Task to complete: From the first line of the entries below, reproduce everything exactly through the line with "U2: NOT CD4069", and nothing more.

Provided data:

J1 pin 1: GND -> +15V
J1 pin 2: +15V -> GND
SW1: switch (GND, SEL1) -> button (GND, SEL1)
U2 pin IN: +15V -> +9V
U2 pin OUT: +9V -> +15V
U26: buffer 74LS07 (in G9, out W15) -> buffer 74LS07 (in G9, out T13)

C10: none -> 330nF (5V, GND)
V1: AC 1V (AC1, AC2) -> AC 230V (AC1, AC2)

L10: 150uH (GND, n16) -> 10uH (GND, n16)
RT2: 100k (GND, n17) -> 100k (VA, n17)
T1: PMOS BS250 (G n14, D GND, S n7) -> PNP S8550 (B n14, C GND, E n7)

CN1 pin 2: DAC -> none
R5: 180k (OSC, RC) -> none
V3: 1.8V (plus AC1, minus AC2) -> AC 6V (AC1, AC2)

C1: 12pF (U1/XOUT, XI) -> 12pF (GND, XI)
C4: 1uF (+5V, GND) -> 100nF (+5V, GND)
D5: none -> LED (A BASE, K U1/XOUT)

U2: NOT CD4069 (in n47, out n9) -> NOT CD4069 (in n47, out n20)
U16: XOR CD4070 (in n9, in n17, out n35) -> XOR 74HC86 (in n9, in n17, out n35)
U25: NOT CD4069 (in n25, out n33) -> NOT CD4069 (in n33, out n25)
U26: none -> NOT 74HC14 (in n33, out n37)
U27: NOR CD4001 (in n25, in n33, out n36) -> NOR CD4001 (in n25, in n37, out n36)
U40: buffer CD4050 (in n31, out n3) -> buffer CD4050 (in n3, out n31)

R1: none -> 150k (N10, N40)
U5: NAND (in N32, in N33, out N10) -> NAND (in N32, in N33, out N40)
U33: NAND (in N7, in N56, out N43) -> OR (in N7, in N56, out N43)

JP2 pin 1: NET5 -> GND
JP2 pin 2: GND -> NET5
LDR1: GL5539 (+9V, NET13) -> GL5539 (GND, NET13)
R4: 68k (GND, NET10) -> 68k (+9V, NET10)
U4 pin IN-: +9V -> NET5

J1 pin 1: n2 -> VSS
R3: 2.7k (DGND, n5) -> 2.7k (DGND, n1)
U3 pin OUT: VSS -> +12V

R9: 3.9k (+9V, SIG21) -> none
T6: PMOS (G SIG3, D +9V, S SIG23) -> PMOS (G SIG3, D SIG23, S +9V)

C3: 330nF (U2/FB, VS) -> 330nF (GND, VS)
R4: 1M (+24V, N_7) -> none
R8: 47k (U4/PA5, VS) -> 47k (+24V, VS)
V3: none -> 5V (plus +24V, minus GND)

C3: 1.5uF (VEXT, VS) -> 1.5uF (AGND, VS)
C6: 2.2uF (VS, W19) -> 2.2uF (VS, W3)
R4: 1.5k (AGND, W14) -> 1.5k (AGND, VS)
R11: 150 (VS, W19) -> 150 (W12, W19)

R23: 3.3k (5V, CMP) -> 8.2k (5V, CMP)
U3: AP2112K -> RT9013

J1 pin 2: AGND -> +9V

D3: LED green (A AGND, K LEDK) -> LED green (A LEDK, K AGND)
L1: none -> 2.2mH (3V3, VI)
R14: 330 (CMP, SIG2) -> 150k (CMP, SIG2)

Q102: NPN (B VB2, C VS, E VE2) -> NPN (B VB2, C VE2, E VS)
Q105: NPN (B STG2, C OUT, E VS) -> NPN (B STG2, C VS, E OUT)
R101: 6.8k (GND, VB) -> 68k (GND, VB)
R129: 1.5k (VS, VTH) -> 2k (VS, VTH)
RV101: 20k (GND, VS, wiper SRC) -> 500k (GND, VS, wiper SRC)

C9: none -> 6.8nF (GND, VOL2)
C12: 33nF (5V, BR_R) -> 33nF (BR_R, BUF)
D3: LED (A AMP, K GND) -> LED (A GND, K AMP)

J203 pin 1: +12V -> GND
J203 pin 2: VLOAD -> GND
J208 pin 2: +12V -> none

Your response:
J1 pin 1: GND -> +15V
J1 pin 2: +15V -> GND
SW1: switch (GND, SEL1) -> button (GND, SEL1)
U2 pin IN: +15V -> +9V
U2 pin OUT: +9V -> +15V
U26: buffer 74LS07 (in G9, out W15) -> buffer 74LS07 (in G9, out T13)

C10: none -> 330nF (5V, GND)
V1: AC 1V (AC1, AC2) -> AC 230V (AC1, AC2)

L10: 150uH (GND, n16) -> 10uH (GND, n16)
RT2: 100k (GND, n17) -> 100k (VA, n17)
T1: PMOS BS250 (G n14, D GND, S n7) -> PNP S8550 (B n14, C GND, E n7)

CN1 pin 2: DAC -> none
R5: 180k (OSC, RC) -> none
V3: 1.8V (plus AC1, minus AC2) -> AC 6V (AC1, AC2)

C1: 12pF (U1/XOUT, XI) -> 12pF (GND, XI)
C4: 1uF (+5V, GND) -> 100nF (+5V, GND)
D5: none -> LED (A BASE, K U1/XOUT)

U2: NOT CD4069 (in n47, out n9) -> NOT CD4069 (in n47, out n20)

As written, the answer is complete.